EXERCISE BRIEF:
Without any of the pictures, transcribe all the lines below exactly.

INFORMATION PROVIDED:
= = =

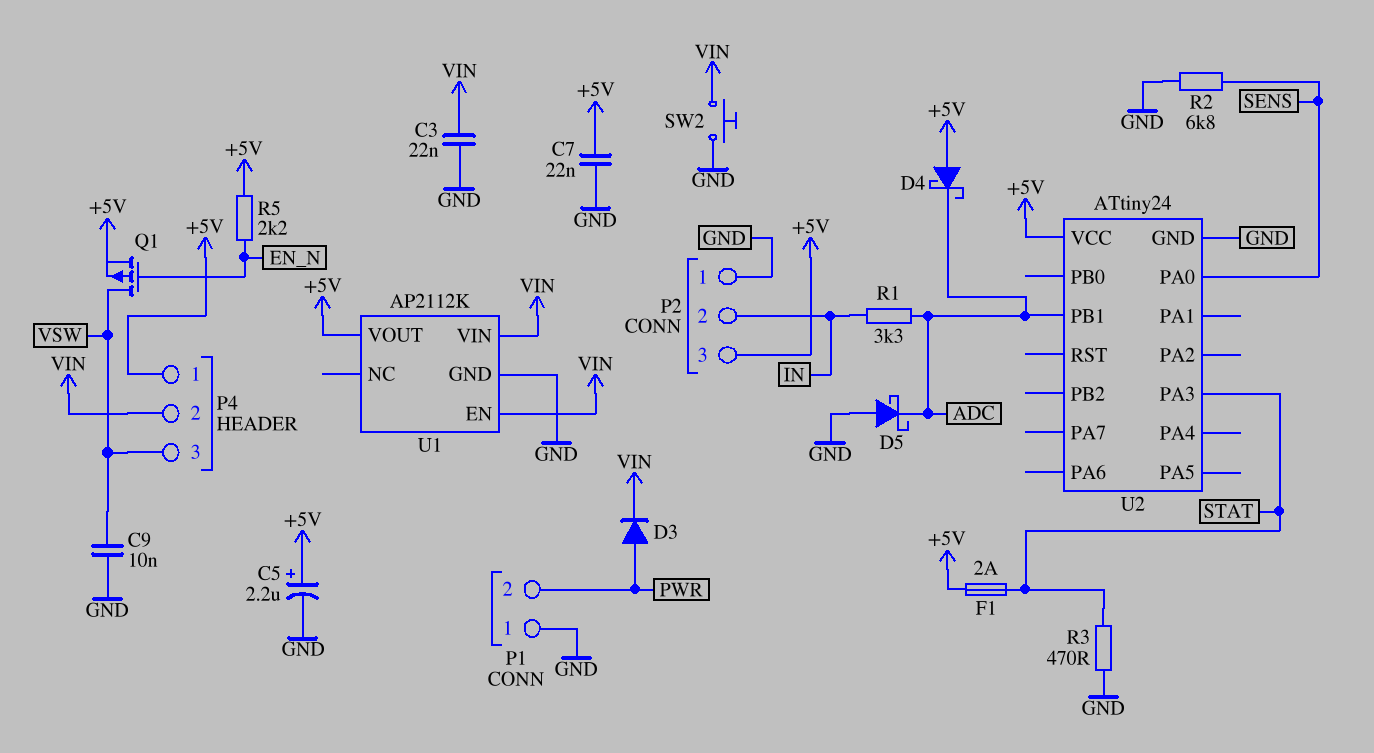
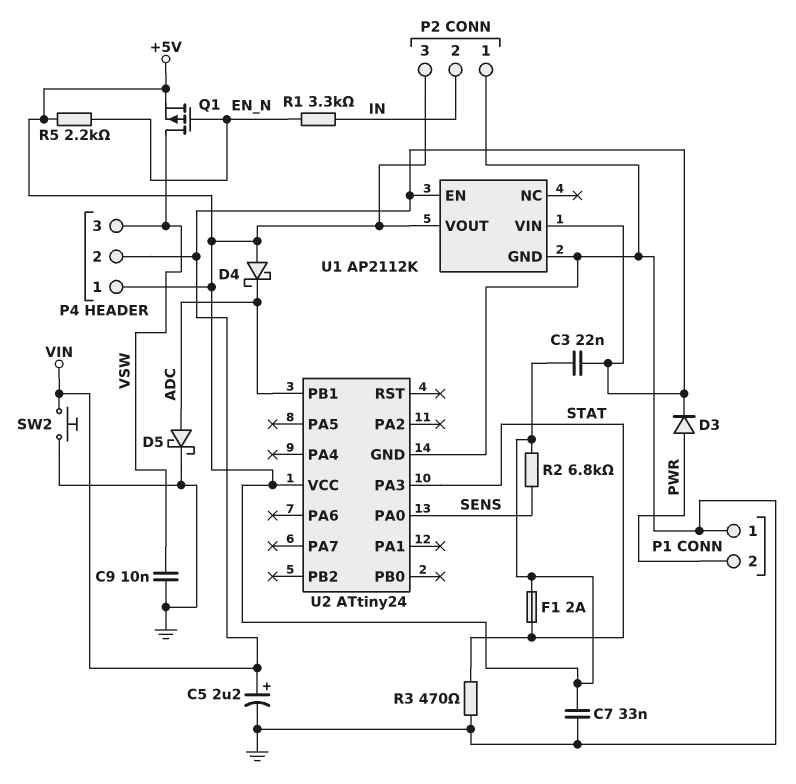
C3: 22nF (GND, VIN) -> 22nF (+5V, VIN)
C5: 2.2uF (plus +5V, minus GND) -> 2.2uF (plus VIN, minus GND)
C7: 22nF (+5V, GND) -> 33nF (+5V, GND)
D5: schottky (A GND, K ADC) -> schottky (A ADC, K GND)
R1: 3.3k (ADC, IN) -> 3.3k (EN_N, IN)
R2: 6.8k (GND, SENS) -> 6.8k (+5V, SENS)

= = =

FINISHED EXERCISE:
C3: 22nF (GND, VIN) -> 22nF (+5V, VIN)
C5: 2.2uF (plus +5V, minus GND) -> 2.2uF (plus VIN, minus GND)
C7: 22nF (+5V, GND) -> 33nF (+5V, GND)
D5: schottky (A GND, K ADC) -> schottky (A ADC, K GND)
R1: 3.3k (ADC, IN) -> 3.3k (EN_N, IN)
R2: 6.8k (GND, SENS) -> 6.8k (+5V, SENS)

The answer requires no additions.